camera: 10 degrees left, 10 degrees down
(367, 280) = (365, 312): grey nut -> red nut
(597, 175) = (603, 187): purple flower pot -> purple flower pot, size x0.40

--

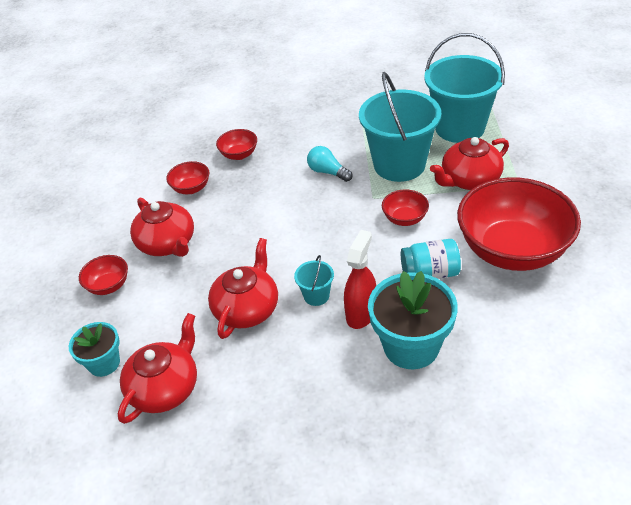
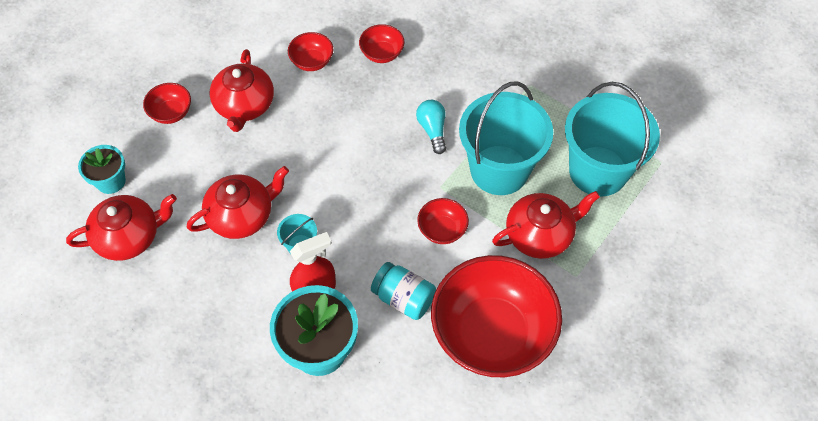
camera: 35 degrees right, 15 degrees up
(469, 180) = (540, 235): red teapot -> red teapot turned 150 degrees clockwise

* What the task requires
Transcribe, exactly and without additions, the lines of the records above, beginning with the line that contains "(367, 280) = (365, 312): grey nut -> red nut" and ending with the line that contains "(597, 175) = (603, 187): purple", both included.

* Result of this task
(367, 280) = (365, 312): grey nut -> red nut
(597, 175) = (603, 187): purple flower pot -> purple flower pot, size x0.40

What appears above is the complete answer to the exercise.